* EXERCISE DETAILS: Could you output the listing that follows exactly, without its images?

* SUPPLIED DATA:
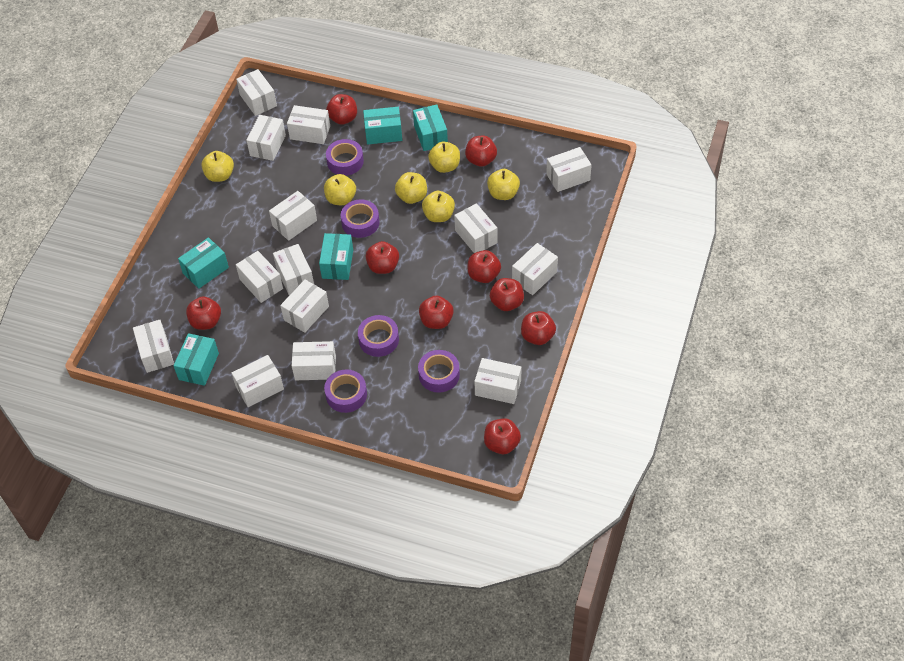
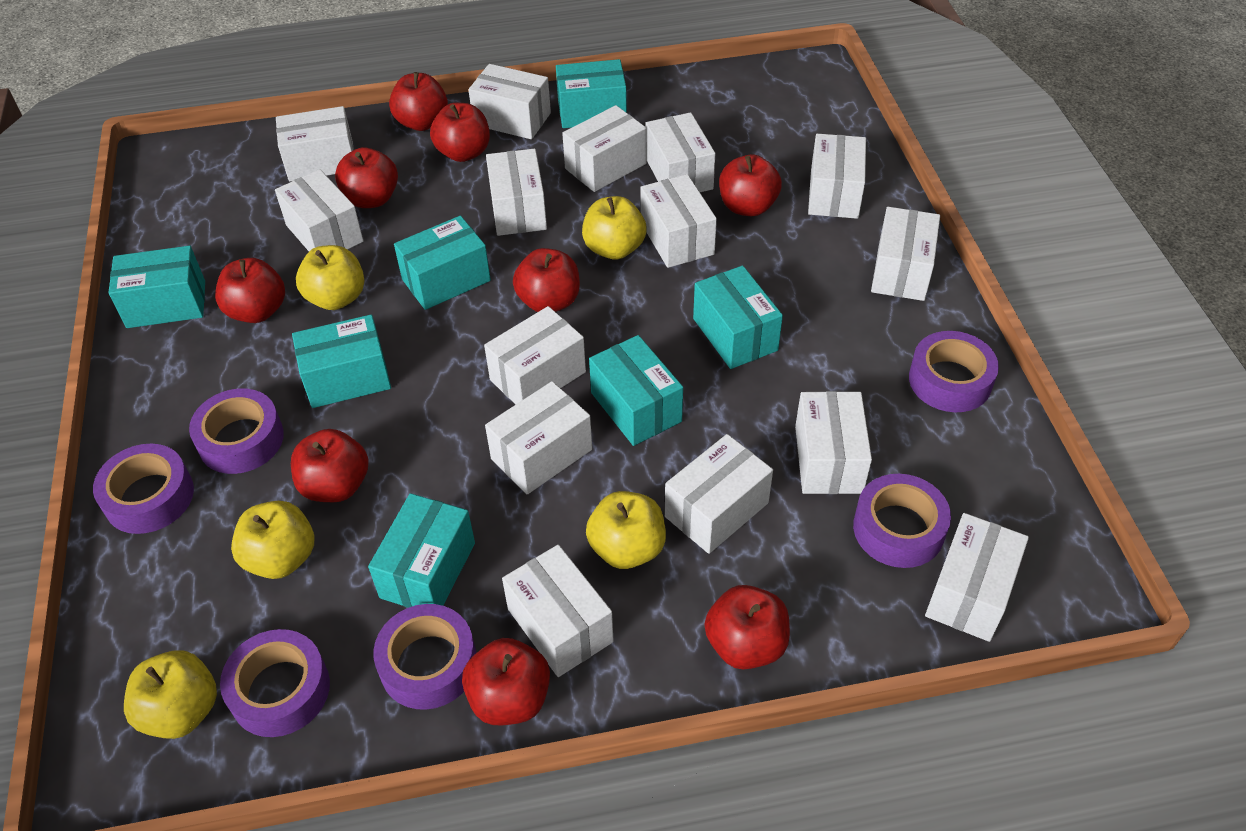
purple tape: 5 -> 6
turquoise box: 5 -> 7
white box: 14 -> 15
yellow apple: 6 -> 5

* EXERCISE RESULT:
purple tape: 5 -> 6
turquoise box: 5 -> 7
white box: 14 -> 15
yellow apple: 6 -> 5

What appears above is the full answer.